Proszę wyodrębnić z poniższych wpisów każdy wiersz zawierający ciąg „place”.
:: Dane do zadania
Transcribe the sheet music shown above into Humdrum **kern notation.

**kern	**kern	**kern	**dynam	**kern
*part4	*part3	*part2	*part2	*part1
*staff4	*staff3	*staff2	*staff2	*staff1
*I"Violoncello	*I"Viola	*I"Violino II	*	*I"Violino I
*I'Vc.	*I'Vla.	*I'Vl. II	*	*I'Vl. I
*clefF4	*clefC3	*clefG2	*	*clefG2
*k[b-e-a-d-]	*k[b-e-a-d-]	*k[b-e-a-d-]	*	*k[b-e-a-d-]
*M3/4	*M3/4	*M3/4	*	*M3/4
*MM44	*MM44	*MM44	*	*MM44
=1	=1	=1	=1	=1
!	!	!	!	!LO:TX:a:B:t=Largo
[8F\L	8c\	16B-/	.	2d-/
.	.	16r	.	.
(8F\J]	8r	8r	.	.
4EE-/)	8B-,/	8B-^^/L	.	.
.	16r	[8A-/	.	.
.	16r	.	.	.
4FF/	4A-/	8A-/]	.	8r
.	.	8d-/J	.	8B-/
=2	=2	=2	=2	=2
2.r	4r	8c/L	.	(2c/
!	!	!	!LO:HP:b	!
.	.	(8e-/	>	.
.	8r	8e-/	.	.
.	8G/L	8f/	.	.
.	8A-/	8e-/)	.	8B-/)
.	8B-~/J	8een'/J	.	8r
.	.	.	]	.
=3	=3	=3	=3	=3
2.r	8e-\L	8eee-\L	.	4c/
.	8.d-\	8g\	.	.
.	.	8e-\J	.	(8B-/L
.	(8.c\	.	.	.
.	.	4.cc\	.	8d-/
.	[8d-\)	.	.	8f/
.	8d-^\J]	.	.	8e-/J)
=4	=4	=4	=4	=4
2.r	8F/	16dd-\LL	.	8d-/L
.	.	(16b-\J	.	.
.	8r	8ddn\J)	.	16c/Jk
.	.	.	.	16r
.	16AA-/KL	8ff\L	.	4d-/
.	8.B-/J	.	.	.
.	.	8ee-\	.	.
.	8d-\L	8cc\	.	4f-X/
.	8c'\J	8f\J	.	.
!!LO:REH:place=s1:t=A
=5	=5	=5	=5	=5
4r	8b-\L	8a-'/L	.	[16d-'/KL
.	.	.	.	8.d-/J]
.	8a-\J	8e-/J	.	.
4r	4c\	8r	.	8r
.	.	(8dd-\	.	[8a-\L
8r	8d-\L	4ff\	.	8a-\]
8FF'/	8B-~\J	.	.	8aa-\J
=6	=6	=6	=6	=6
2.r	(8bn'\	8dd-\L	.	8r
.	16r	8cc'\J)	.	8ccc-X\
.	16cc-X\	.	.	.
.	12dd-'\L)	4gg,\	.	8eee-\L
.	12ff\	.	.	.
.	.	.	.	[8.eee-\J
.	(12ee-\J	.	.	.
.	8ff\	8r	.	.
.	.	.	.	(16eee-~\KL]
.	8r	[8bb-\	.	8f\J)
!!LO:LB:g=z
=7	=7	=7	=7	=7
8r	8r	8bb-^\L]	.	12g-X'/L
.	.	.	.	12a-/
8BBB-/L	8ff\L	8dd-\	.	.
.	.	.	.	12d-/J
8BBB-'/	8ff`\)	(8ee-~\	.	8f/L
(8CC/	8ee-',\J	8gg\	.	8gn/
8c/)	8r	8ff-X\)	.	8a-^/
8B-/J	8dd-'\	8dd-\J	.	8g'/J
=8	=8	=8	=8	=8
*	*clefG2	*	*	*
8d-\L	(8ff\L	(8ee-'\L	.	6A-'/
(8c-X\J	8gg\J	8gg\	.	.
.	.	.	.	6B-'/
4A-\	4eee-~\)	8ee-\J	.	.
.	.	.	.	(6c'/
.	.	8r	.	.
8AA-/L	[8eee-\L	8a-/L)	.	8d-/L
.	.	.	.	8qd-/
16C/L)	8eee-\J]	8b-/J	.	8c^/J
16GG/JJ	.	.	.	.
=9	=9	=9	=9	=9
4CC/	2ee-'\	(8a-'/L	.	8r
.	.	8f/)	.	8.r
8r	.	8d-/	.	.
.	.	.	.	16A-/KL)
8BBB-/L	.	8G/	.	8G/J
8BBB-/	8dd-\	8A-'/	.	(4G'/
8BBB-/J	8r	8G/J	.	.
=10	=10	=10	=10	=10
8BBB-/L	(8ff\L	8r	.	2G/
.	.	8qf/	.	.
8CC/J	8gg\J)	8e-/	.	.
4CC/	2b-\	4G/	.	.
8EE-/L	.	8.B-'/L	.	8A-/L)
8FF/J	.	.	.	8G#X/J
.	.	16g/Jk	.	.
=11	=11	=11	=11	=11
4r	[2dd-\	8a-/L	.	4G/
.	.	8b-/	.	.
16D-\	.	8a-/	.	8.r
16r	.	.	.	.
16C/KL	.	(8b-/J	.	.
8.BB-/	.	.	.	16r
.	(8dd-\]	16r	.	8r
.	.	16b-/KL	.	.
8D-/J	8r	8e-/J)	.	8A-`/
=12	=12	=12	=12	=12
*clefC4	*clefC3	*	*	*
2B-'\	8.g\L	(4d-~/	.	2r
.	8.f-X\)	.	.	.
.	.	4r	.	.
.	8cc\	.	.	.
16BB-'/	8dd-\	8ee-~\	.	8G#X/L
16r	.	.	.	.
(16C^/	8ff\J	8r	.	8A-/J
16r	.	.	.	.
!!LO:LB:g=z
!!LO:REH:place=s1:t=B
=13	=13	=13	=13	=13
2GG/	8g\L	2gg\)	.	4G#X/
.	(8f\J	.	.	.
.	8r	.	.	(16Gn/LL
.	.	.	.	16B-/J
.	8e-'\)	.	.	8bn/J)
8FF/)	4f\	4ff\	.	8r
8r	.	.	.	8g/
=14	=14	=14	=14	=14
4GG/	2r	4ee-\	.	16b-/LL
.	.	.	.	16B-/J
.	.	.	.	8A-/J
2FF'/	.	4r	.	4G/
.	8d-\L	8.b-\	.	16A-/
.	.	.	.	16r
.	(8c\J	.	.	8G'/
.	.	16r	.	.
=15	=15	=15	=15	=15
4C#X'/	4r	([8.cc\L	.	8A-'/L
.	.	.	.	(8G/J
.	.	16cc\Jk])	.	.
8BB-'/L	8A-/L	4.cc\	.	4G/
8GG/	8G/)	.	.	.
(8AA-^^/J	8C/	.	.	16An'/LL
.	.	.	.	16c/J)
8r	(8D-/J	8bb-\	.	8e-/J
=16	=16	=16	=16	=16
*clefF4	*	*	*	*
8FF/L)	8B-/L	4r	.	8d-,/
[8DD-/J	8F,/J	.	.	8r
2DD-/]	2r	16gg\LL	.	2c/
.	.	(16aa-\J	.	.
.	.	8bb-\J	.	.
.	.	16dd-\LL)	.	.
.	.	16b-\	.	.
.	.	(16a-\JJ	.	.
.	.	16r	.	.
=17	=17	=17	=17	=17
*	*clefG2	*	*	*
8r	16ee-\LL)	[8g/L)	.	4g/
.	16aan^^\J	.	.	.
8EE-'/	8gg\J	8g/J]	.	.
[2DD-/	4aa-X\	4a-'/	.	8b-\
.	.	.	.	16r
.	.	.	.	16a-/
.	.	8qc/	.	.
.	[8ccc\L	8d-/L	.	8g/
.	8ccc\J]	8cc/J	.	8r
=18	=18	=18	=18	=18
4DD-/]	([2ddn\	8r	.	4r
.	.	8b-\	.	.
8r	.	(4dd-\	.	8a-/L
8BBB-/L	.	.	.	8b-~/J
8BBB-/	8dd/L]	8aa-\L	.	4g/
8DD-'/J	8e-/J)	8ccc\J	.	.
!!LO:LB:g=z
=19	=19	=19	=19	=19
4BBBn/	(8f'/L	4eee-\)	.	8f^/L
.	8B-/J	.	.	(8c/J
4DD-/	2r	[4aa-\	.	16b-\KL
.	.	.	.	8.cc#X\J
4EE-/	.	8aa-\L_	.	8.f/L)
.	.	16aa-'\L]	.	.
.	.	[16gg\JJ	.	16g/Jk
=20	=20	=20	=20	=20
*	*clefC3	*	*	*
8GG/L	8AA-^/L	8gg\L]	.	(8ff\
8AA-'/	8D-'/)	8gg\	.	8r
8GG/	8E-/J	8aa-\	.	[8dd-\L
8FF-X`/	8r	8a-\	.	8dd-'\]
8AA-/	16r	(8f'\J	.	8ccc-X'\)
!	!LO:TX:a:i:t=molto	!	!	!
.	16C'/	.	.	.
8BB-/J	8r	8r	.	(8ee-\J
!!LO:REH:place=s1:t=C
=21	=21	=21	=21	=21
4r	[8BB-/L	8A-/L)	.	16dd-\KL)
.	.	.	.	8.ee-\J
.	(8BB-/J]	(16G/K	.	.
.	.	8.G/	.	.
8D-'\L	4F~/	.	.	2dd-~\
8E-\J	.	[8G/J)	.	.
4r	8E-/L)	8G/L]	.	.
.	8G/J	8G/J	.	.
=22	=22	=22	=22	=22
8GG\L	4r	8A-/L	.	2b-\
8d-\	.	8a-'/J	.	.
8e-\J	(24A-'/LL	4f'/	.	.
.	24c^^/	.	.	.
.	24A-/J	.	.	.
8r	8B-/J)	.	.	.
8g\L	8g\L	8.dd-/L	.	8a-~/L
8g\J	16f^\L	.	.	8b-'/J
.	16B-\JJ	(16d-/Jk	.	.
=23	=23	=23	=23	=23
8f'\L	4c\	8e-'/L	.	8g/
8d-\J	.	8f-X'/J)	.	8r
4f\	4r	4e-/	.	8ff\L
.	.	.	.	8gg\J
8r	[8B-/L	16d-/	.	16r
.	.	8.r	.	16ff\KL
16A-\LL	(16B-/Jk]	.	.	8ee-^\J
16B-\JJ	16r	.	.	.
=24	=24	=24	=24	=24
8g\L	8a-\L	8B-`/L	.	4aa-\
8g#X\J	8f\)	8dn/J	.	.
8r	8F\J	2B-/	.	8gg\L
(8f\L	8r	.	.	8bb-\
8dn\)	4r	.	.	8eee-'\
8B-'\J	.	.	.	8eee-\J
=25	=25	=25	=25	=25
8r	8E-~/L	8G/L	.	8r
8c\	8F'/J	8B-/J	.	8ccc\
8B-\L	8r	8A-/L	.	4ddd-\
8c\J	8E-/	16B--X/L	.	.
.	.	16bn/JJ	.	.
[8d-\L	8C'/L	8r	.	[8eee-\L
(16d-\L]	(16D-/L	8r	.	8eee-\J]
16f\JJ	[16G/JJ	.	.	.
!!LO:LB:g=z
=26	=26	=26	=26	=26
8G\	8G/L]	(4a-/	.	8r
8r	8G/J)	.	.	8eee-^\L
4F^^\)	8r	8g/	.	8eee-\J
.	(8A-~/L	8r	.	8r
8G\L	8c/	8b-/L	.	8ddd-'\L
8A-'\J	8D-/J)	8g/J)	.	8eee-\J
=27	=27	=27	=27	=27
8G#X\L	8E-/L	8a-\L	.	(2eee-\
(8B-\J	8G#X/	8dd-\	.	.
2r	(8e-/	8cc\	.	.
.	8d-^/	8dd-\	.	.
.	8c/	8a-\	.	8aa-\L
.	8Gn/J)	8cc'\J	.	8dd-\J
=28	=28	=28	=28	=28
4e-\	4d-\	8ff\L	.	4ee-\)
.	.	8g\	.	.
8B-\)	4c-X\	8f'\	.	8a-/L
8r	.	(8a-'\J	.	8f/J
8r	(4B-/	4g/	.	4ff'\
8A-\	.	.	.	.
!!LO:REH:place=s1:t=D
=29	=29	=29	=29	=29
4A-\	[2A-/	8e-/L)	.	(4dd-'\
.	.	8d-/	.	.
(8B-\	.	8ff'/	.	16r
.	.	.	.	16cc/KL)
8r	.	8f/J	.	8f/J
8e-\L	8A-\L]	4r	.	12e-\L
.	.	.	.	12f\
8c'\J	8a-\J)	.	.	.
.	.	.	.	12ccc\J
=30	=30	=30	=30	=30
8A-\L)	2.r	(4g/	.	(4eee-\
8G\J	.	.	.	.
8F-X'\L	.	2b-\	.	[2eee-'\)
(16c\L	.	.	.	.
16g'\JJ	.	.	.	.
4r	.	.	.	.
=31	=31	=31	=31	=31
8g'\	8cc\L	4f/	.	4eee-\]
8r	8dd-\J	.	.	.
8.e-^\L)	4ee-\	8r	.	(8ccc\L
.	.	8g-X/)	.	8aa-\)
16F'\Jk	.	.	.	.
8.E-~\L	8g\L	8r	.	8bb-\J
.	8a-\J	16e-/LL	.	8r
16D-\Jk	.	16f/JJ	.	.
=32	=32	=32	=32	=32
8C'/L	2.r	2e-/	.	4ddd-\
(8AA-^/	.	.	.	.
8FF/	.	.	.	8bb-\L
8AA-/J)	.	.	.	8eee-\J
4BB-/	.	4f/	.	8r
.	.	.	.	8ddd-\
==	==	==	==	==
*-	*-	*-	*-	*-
::::
● **Oczekiwana odpowiedź**:
!!LO:REH:place=s1:t=A
!!LO:REH:place=s1:t=B
!!LO:REH:place=s1:t=C
!!LO:REH:place=s1:t=D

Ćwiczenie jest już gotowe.